Aim of the exercise:
The finished copy should hold every entry exactly as given, and no pictures.

Given entries:
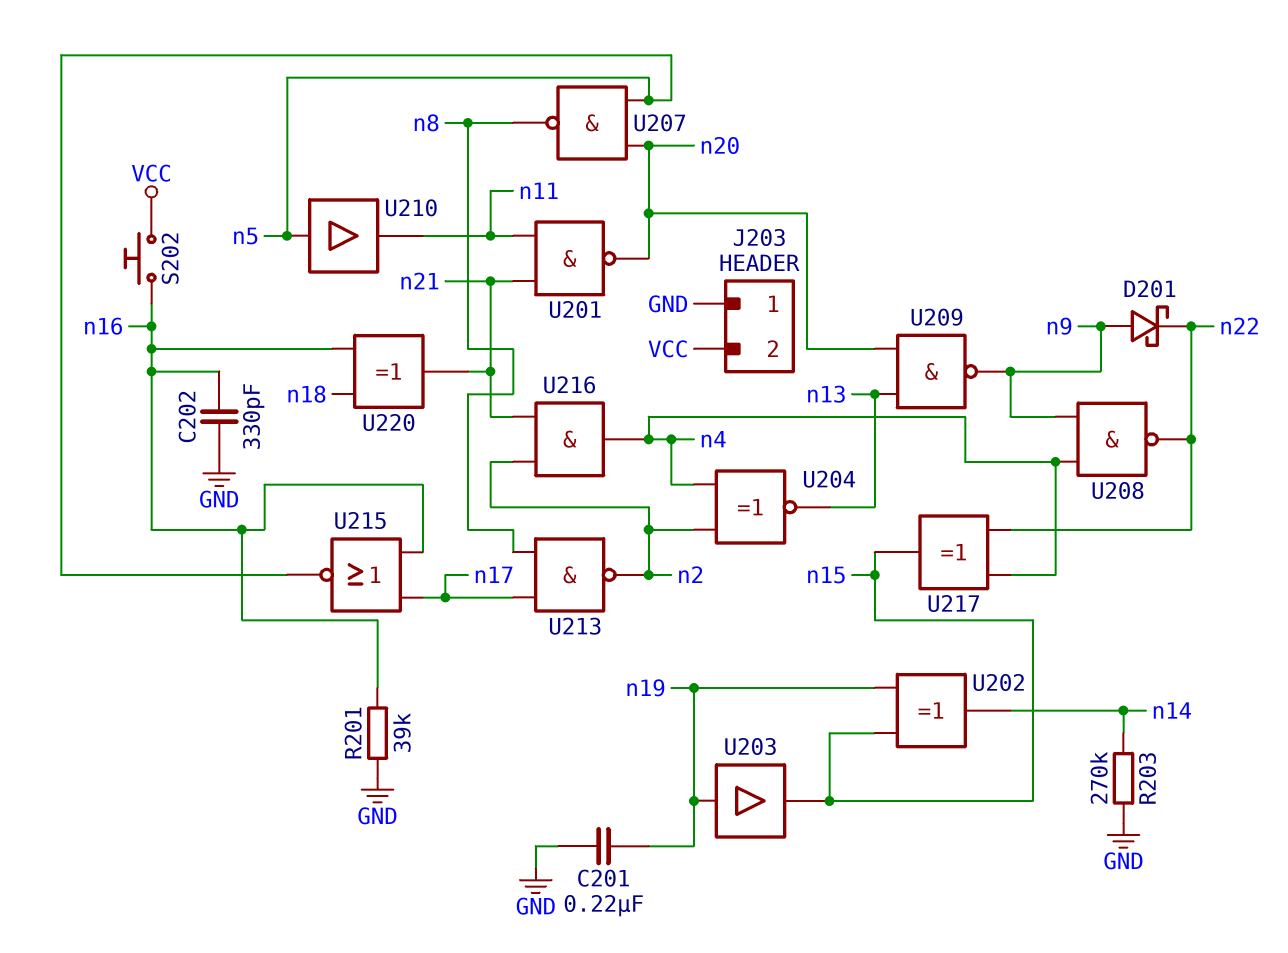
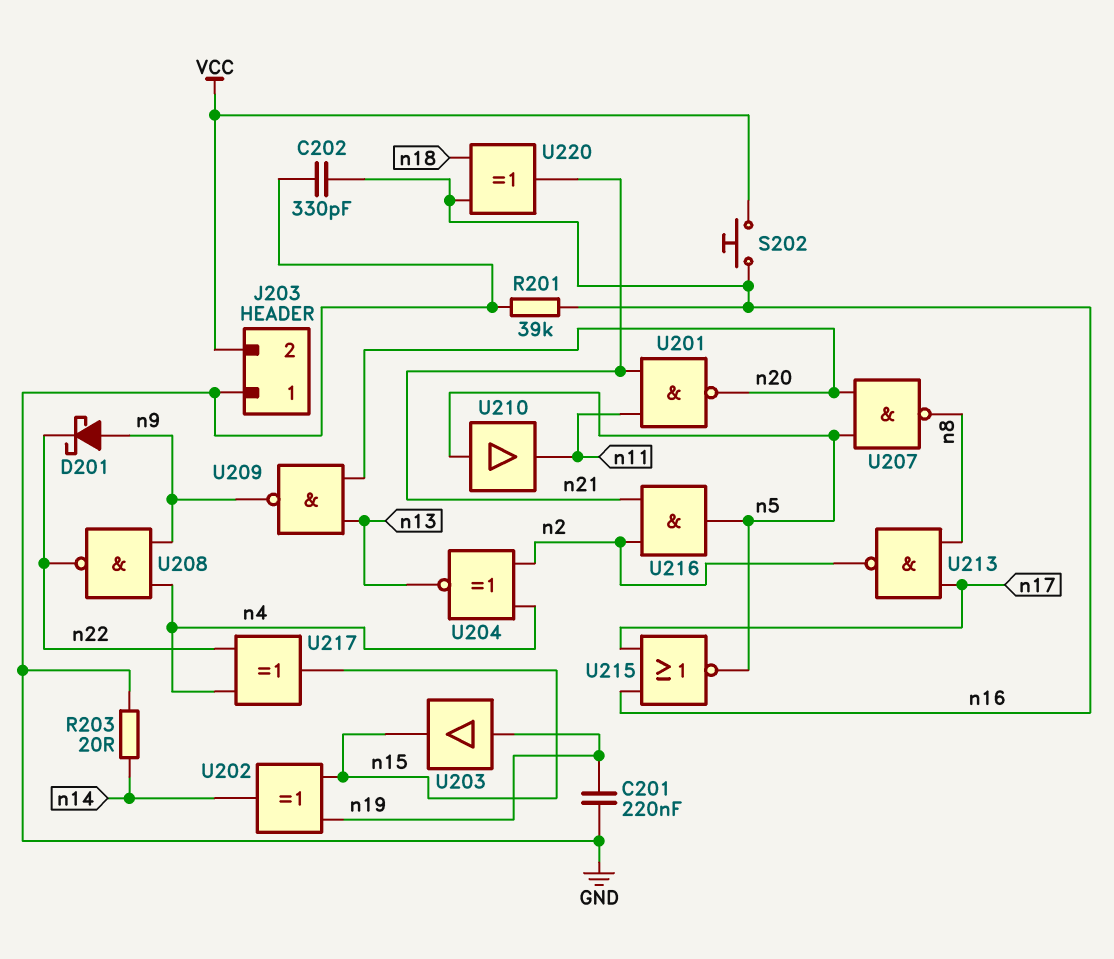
R203: 270k (GND, n14) -> 20 (GND, n14)
U216: AND (in n2, in n21, out n4) -> AND (in n2, in n21, out n5)

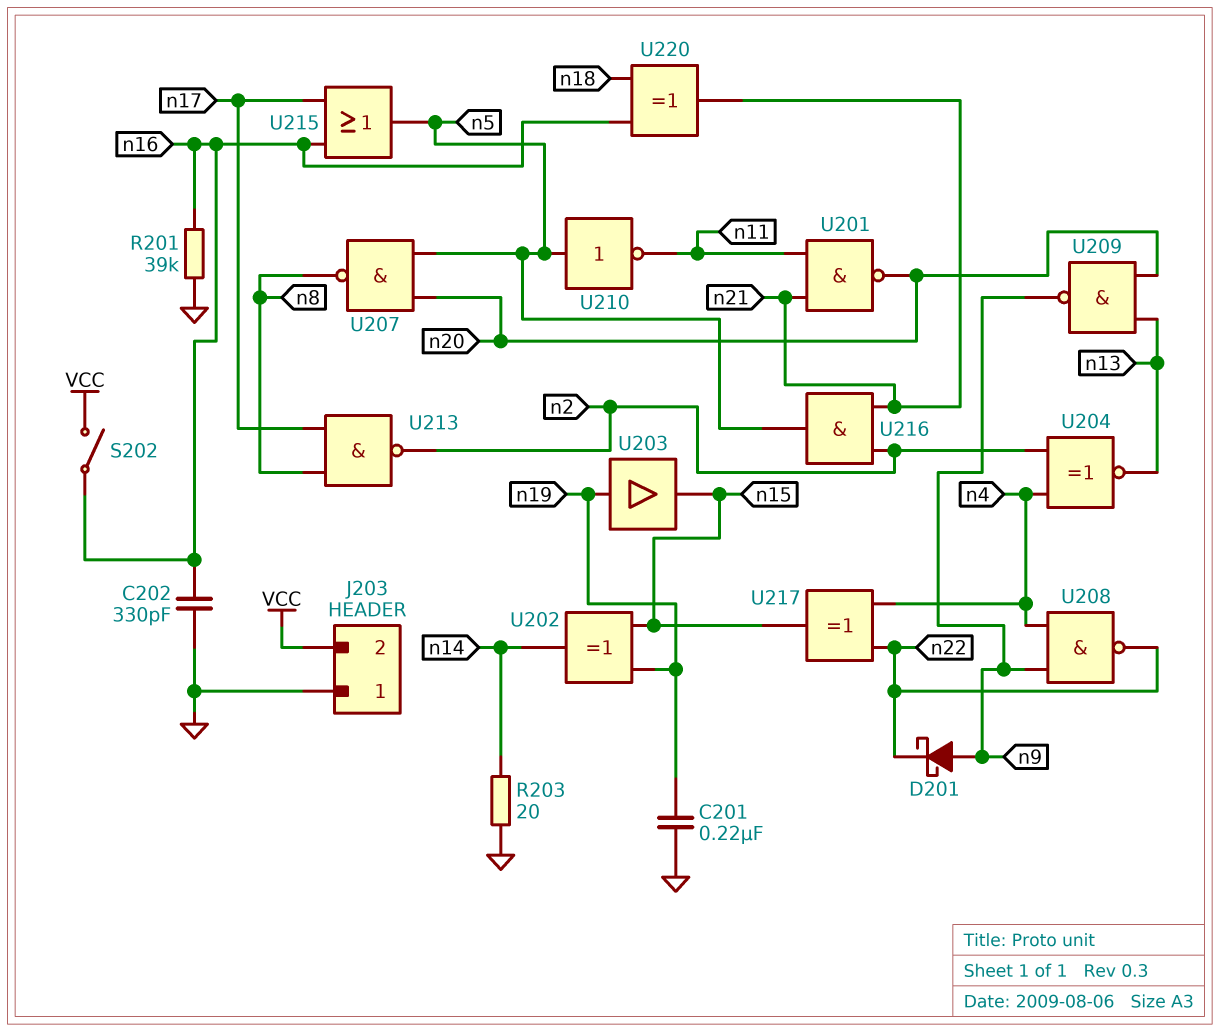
S202: button (VCC, n16) -> switch (VCC, n16)
U210: buffer (in n5, out n11) -> NOT (in n5, out n11)
U215: NOR (in n16, in n17, out n5) -> OR (in n16, in n17, out n5)

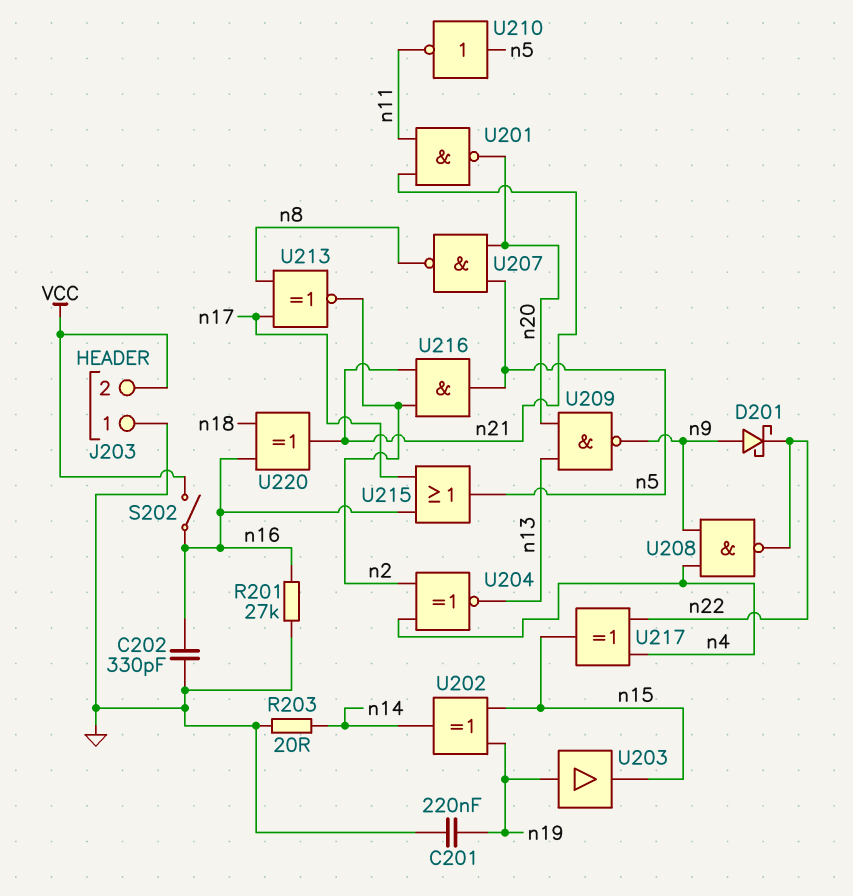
R201: 39k (GND, n16) -> 27k (GND, n16)
U213: NAND (in n8, in n17, out n2) -> XNOR (in n8, in n17, out n2)

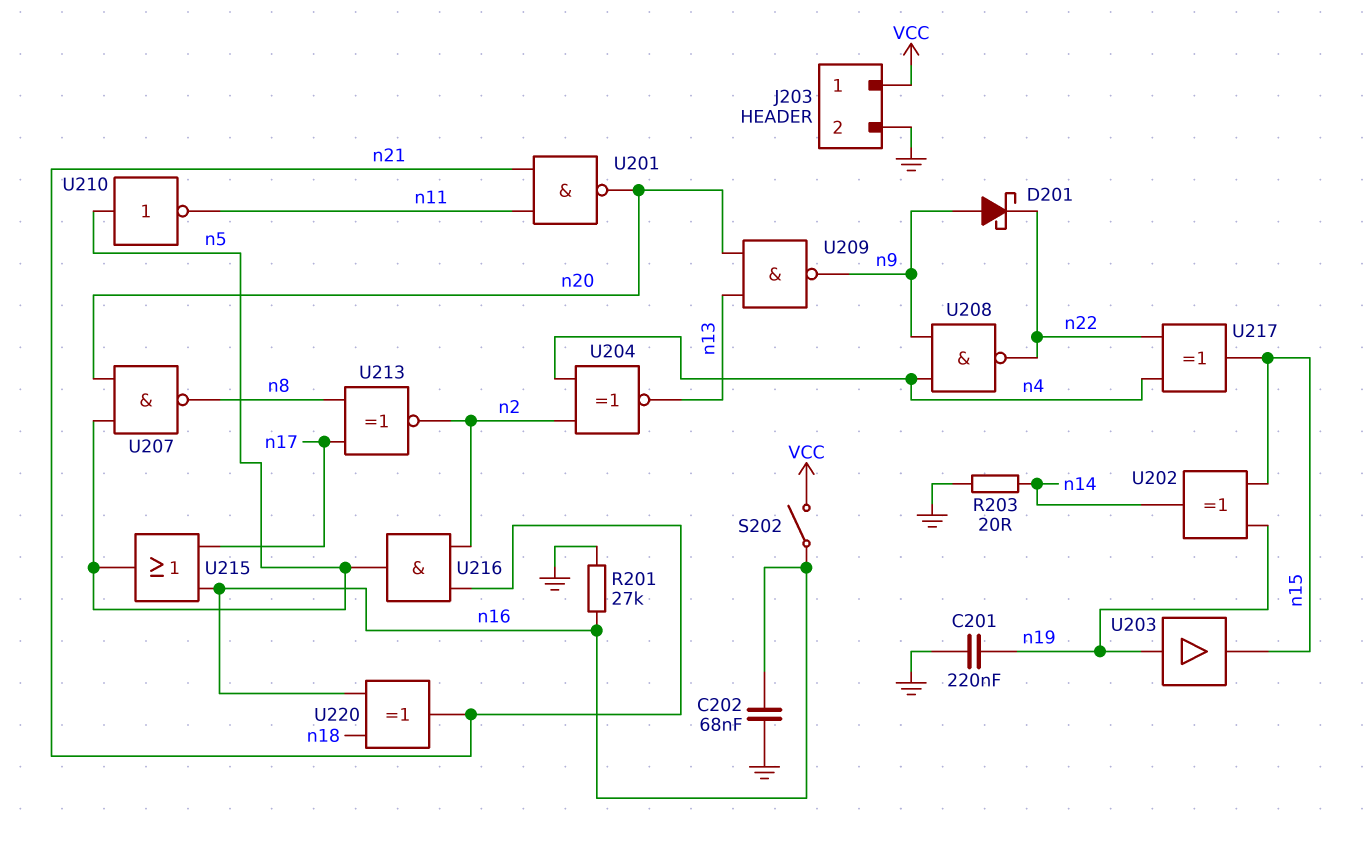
C202: 330pF (GND, n16) -> 68nF (GND, n16)
J203 pin 1: GND -> VCC
J203 pin 2: VCC -> GND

Exercise solution:
R203: 270k (GND, n14) -> 20 (GND, n14)
U216: AND (in n2, in n21, out n4) -> AND (in n2, in n21, out n5)

S202: button (VCC, n16) -> switch (VCC, n16)
U210: buffer (in n5, out n11) -> NOT (in n5, out n11)
U215: NOR (in n16, in n17, out n5) -> OR (in n16, in n17, out n5)

R201: 39k (GND, n16) -> 27k (GND, n16)
U213: NAND (in n8, in n17, out n2) -> XNOR (in n8, in n17, out n2)

C202: 330pF (GND, n16) -> 68nF (GND, n16)
J203 pin 1: GND -> VCC
J203 pin 2: VCC -> GND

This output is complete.